Filter the entries for the word "from". Copy each line that has it.

RECORD SET section start

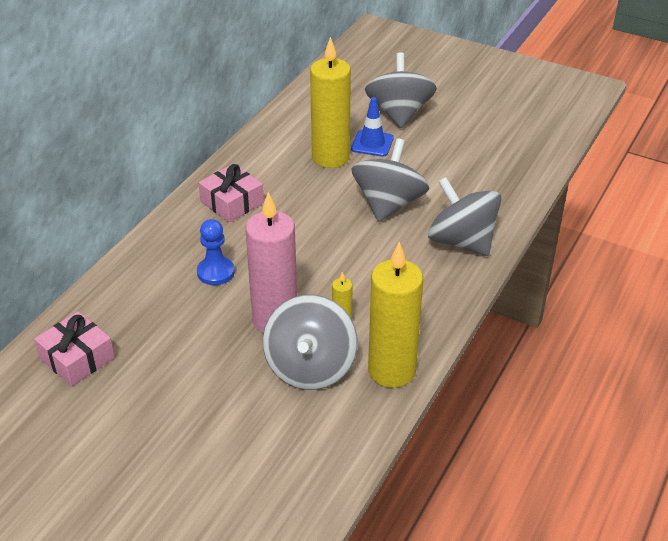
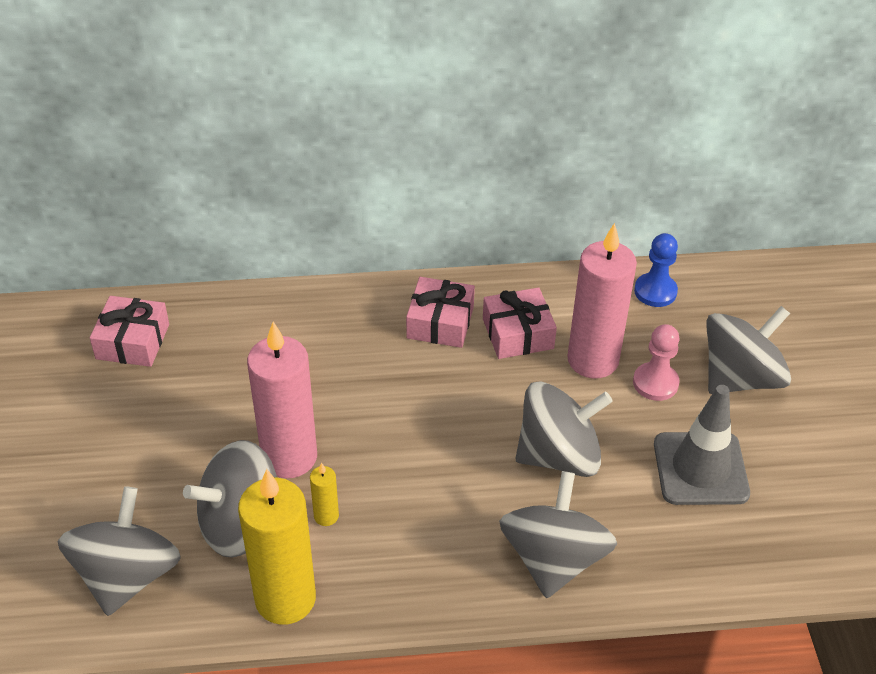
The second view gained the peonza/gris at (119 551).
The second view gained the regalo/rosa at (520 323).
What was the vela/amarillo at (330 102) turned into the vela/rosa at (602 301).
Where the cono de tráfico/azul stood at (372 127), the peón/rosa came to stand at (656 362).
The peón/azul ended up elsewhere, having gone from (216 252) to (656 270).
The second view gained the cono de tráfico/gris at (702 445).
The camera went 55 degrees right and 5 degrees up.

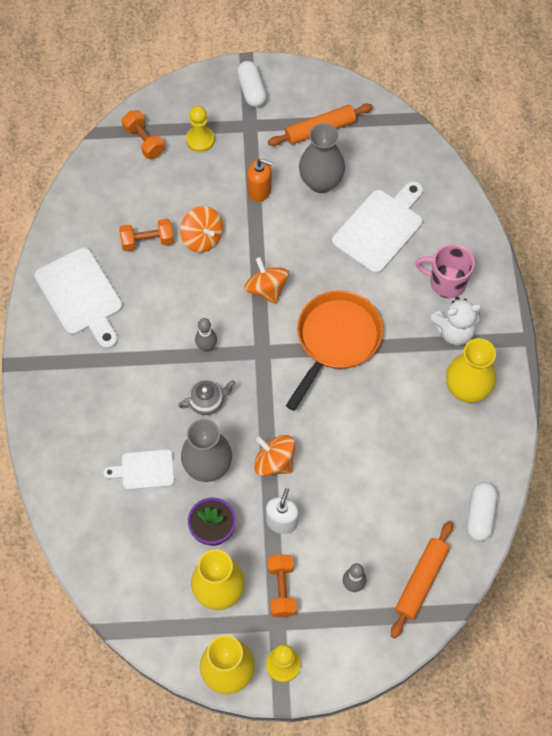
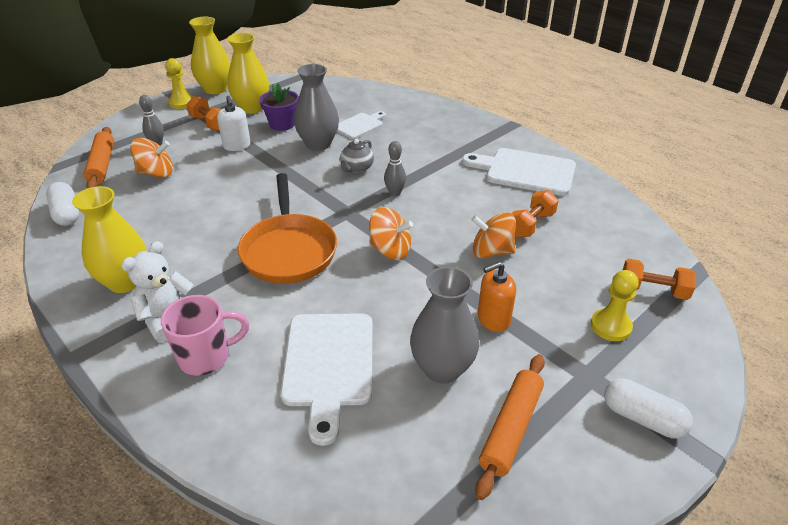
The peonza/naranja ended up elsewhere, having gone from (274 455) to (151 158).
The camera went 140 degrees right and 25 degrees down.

RECORD SET section end

- **RESPONSE TO THE TASK**
The peón/azul ended up elsewhere, having gone from (216 252) to (656 270).
The peonza/naranja ended up elsewhere, having gone from (274 455) to (151 158).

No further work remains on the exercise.